[Work request]: From the first line to the last, copy the data below word for word.

******************************

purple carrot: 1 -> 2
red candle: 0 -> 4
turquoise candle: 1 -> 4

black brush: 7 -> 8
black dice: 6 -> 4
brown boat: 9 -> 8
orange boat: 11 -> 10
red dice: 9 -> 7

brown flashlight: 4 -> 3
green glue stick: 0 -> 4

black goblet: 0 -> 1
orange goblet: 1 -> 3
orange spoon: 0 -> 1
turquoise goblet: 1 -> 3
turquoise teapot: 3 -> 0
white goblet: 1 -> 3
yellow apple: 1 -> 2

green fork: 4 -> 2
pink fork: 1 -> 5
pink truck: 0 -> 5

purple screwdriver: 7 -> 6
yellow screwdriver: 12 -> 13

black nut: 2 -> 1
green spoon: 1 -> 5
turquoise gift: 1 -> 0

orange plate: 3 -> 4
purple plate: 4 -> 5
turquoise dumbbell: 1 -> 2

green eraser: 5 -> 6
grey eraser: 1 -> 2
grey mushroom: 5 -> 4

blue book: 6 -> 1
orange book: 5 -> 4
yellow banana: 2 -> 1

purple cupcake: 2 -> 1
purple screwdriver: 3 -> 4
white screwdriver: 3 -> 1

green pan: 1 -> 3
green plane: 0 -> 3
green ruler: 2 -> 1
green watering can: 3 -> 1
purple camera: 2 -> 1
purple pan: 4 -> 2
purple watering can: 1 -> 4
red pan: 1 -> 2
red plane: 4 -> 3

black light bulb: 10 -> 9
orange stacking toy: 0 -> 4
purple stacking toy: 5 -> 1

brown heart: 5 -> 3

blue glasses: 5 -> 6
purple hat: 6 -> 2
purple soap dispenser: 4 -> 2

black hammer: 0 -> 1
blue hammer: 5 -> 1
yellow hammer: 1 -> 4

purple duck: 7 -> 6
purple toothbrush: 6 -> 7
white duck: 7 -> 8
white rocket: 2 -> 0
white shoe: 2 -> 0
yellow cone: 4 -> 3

******************************

[Exercise result]:
purple carrot: 1 -> 2
red candle: 0 -> 4
turquoise candle: 1 -> 4

black brush: 7 -> 8
black dice: 6 -> 4
brown boat: 9 -> 8
orange boat: 11 -> 10
red dice: 9 -> 7

brown flashlight: 4 -> 3
green glue stick: 0 -> 4

black goblet: 0 -> 1
orange goblet: 1 -> 3
orange spoon: 0 -> 1
turquoise goblet: 1 -> 3
turquoise teapot: 3 -> 0
white goblet: 1 -> 3
yellow apple: 1 -> 2

green fork: 4 -> 2
pink fork: 1 -> 5
pink truck: 0 -> 5

purple screwdriver: 7 -> 6
yellow screwdriver: 12 -> 13

black nut: 2 -> 1
green spoon: 1 -> 5
turquoise gift: 1 -> 0

orange plate: 3 -> 4
purple plate: 4 -> 5
turquoise dumbbell: 1 -> 2

green eraser: 5 -> 6
grey eraser: 1 -> 2
grey mushroom: 5 -> 4

blue book: 6 -> 1
orange book: 5 -> 4
yellow banana: 2 -> 1

purple cupcake: 2 -> 1
purple screwdriver: 3 -> 4
white screwdriver: 3 -> 1

green pan: 1 -> 3
green plane: 0 -> 3
green ruler: 2 -> 1
green watering can: 3 -> 1
purple camera: 2 -> 1
purple pan: 4 -> 2
purple watering can: 1 -> 4
red pan: 1 -> 2
red plane: 4 -> 3

black light bulb: 10 -> 9
orange stacking toy: 0 -> 4
purple stacking toy: 5 -> 1

brown heart: 5 -> 3

blue glasses: 5 -> 6
purple hat: 6 -> 2
purple soap dispenser: 4 -> 2

black hammer: 0 -> 1
blue hammer: 5 -> 1
yellow hammer: 1 -> 4

purple duck: 7 -> 6
purple toothbrush: 6 -> 7
white duck: 7 -> 8
white rocket: 2 -> 0
white shoe: 2 -> 0
yellow cone: 4 -> 3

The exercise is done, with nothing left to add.